◆ **WHAT THE EXERCISE ASKS**
Would you reproduce exactly the lines below from the one holding "camera: 105 degrees right, 5 degrees down" through the one holding "red book [430,283,530,343]", inclusive, and no others?

═══ DATA EXCERPTS

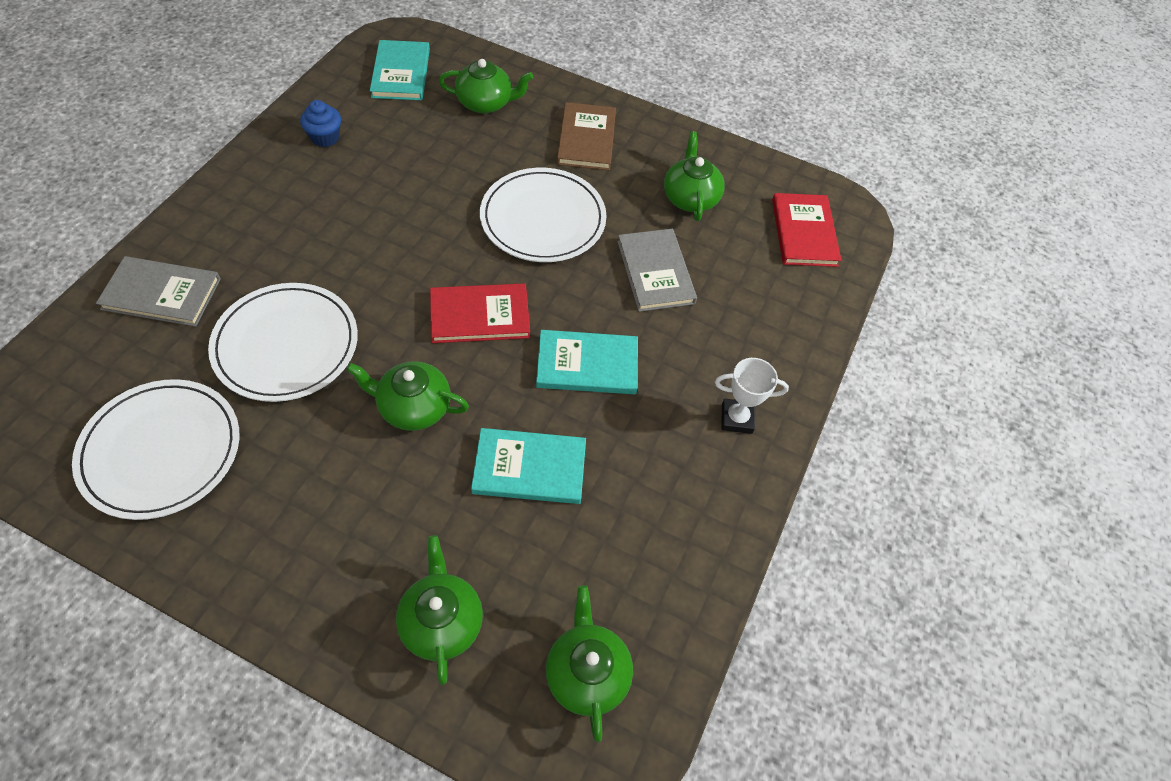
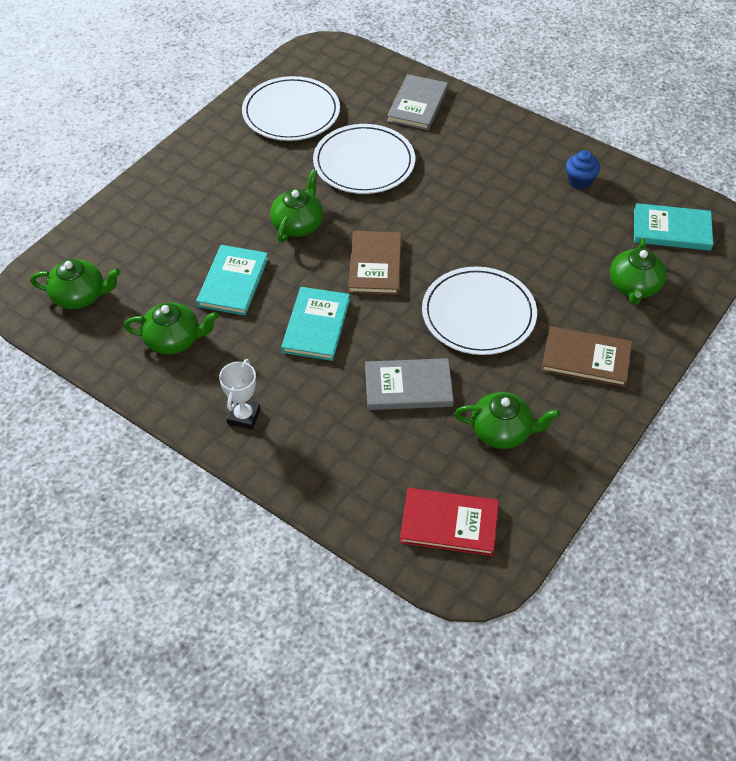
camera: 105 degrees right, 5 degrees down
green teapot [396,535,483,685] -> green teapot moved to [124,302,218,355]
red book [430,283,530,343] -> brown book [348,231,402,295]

══════
═══ DATA EXCERPTS

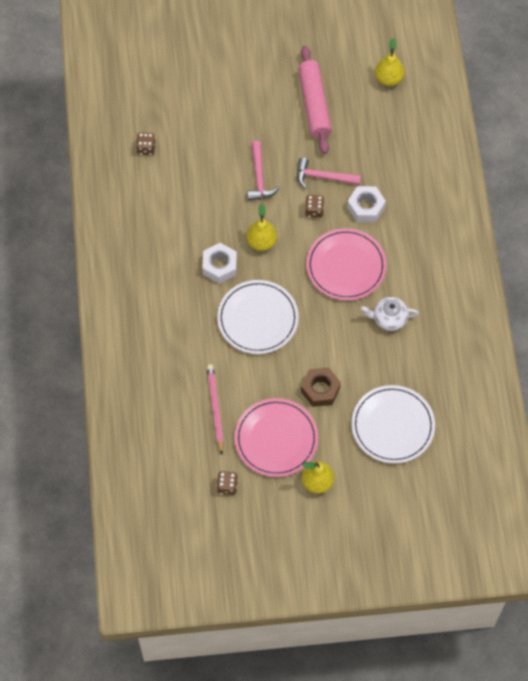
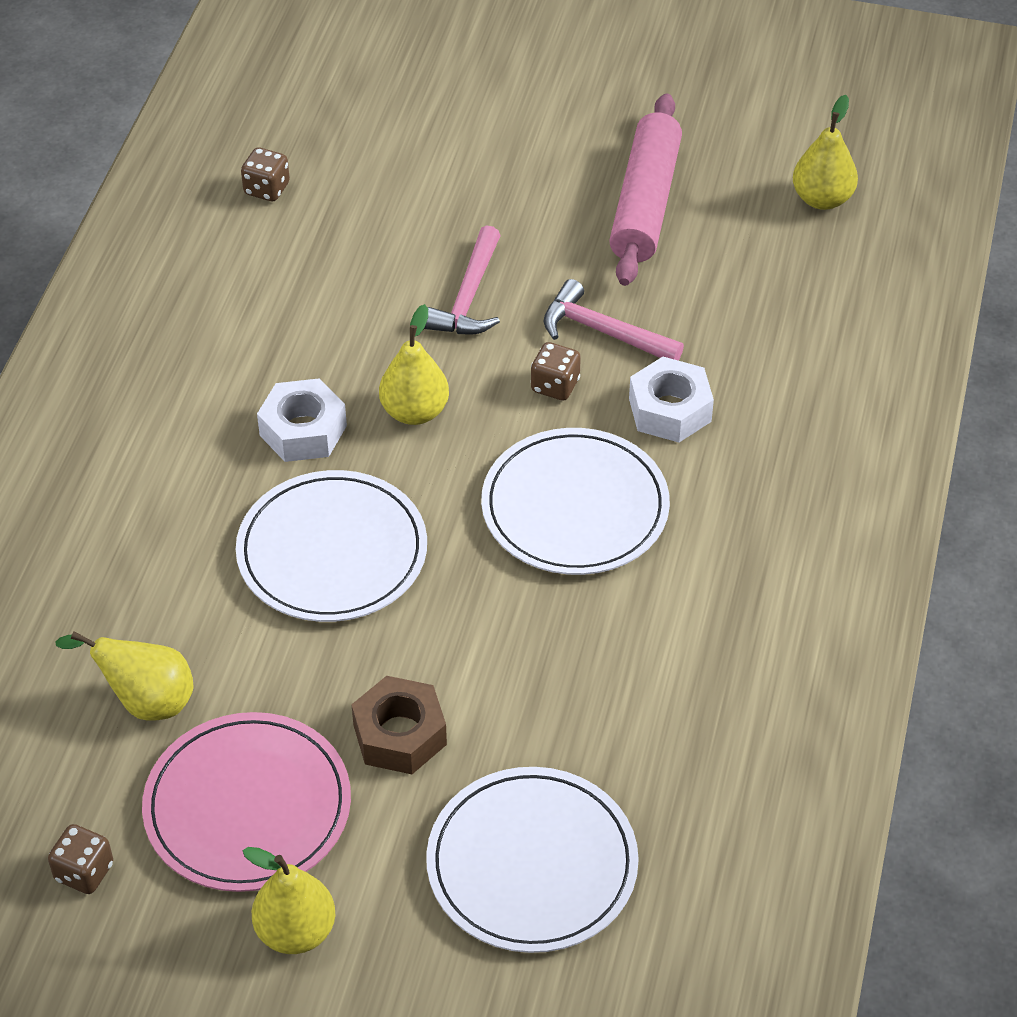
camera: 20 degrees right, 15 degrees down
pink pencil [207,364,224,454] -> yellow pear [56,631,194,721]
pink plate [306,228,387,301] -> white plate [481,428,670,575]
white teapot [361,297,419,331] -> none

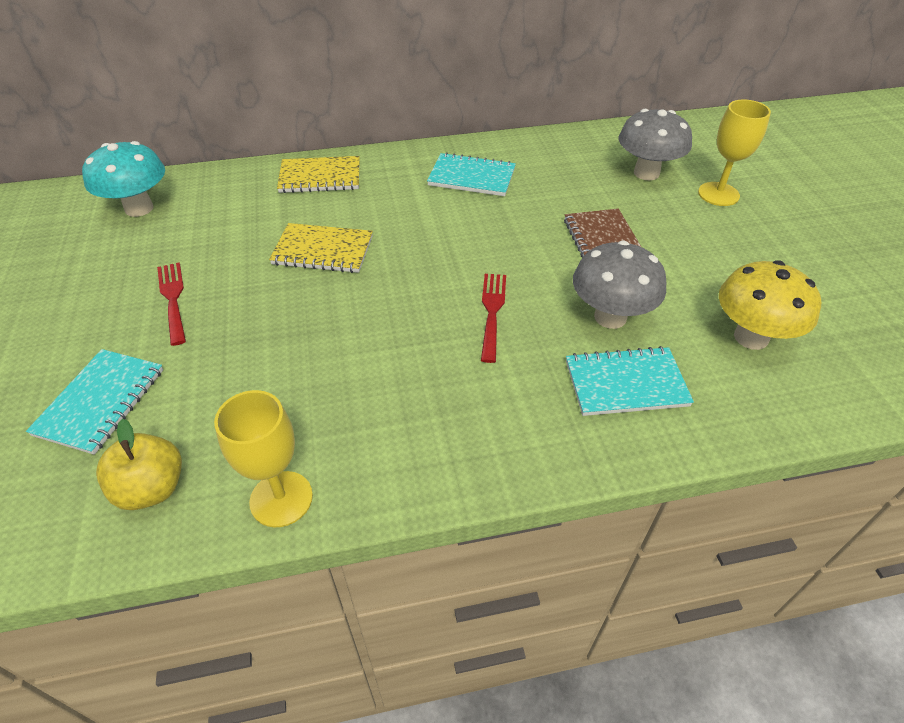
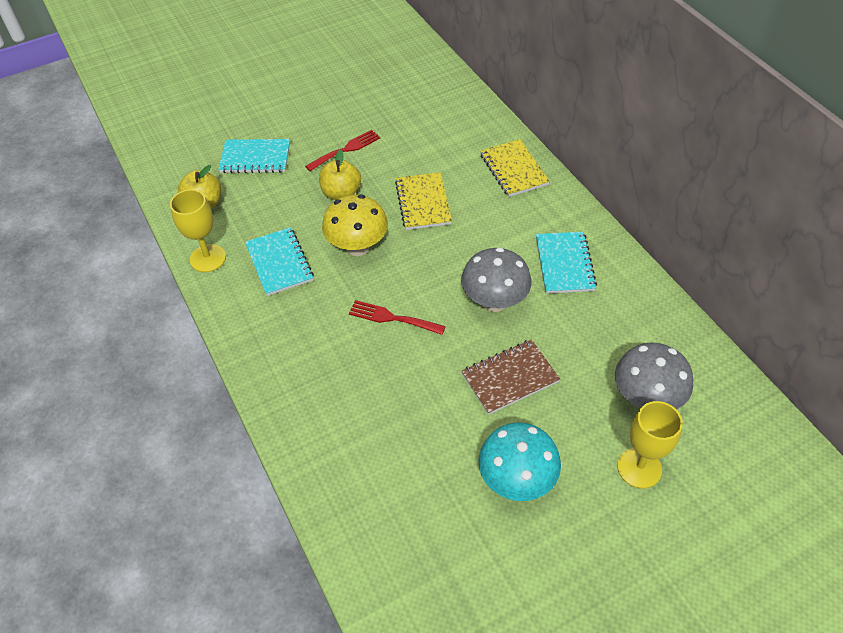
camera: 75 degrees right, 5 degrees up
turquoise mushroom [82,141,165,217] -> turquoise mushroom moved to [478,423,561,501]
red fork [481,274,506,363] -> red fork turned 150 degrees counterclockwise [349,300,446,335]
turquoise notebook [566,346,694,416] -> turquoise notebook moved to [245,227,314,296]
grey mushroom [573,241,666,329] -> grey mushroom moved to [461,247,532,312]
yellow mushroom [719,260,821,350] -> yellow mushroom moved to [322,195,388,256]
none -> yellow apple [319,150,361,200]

══════
═══ DATA EXCERPTS

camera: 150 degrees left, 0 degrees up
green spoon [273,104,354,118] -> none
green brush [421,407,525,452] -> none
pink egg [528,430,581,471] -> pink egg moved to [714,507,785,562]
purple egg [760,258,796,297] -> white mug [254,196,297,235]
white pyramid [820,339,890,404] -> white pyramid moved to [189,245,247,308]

══════

◆ **ANSWER TO THIS TASK**
camera: 105 degrees right, 5 degrees down
green teapot [396,535,483,685] -> green teapot moved to [124,302,218,355]
red book [430,283,530,343] -> brown book [348,231,402,295]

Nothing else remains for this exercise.